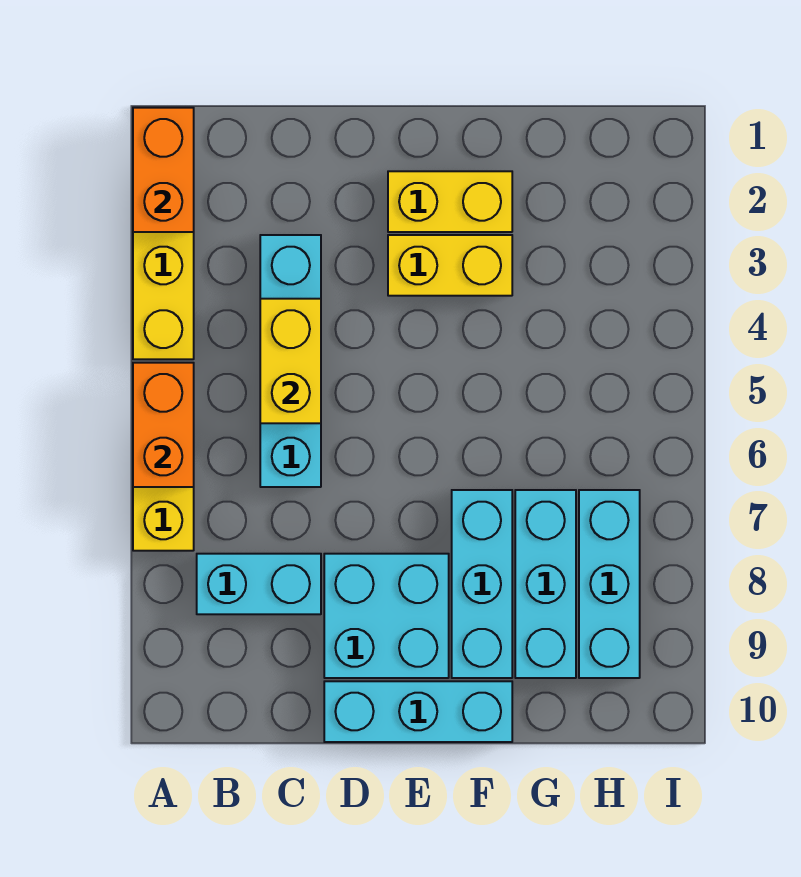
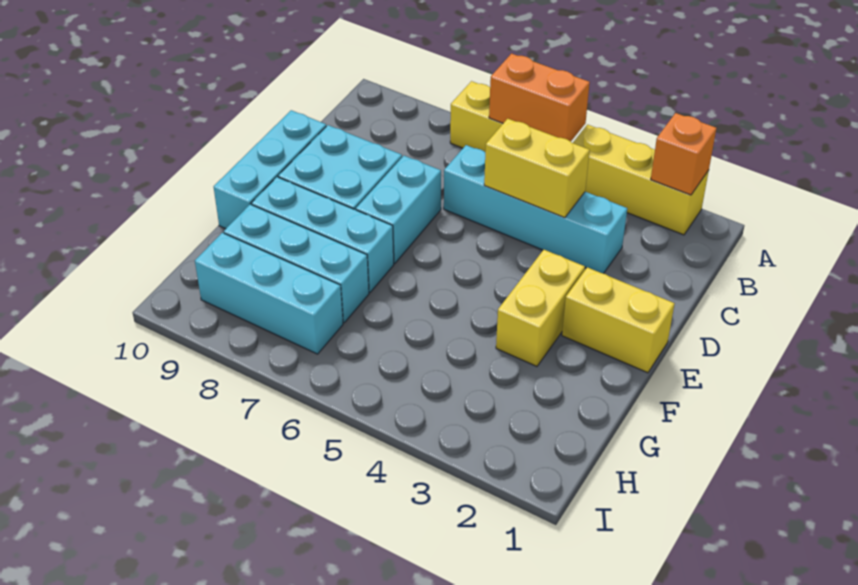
orange brick A1:A2 level 2 -> orange brick A2 level 2
cyan brick B8:C8 level 1 -> cyan brick D7:E7 level 1
yellow brick E2:F2 level 1 -> yellow brick E1:E2 level 1

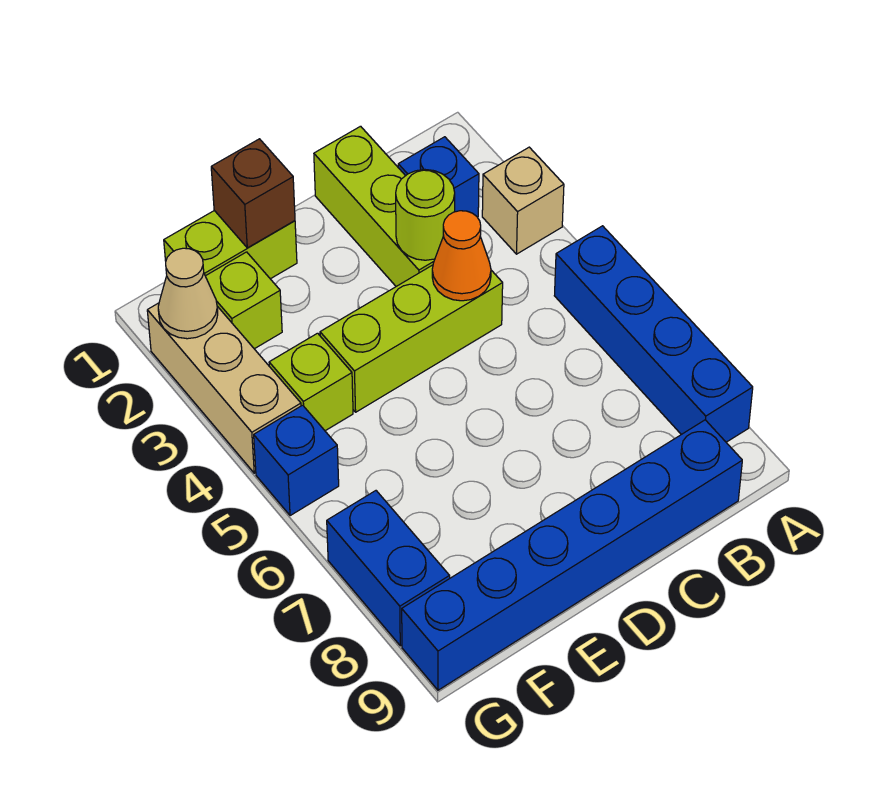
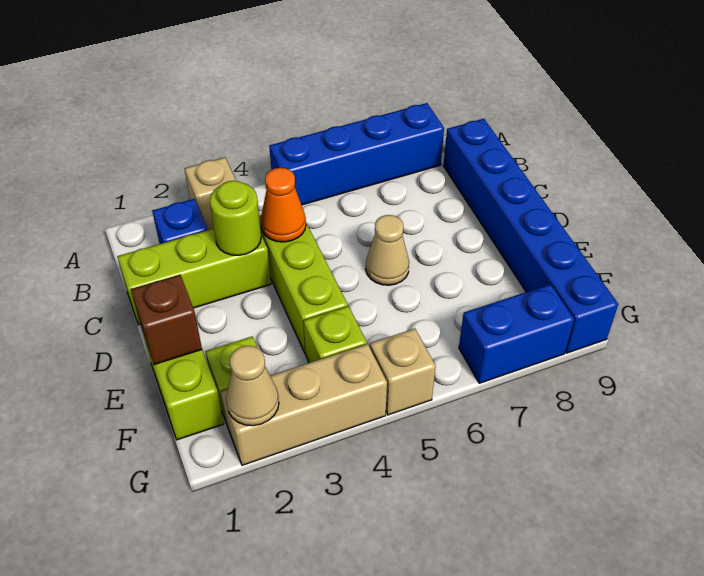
none -> tan cone D6 level 1
blue brick G5 level 1 -> tan brick G5 level 1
********
▸ **INSTRUCTIONS FOR THE TASK**: Show each line of the listing that holds the string "brick".

▸ **SOLUTION TO THIS PROBLEM**:
orange brick A1:A2 level 2 -> orange brick A2 level 2
cyan brick B8:C8 level 1 -> cyan brick D7:E7 level 1
yellow brick E2:F2 level 1 -> yellow brick E1:E2 level 1
blue brick G5 level 1 -> tan brick G5 level 1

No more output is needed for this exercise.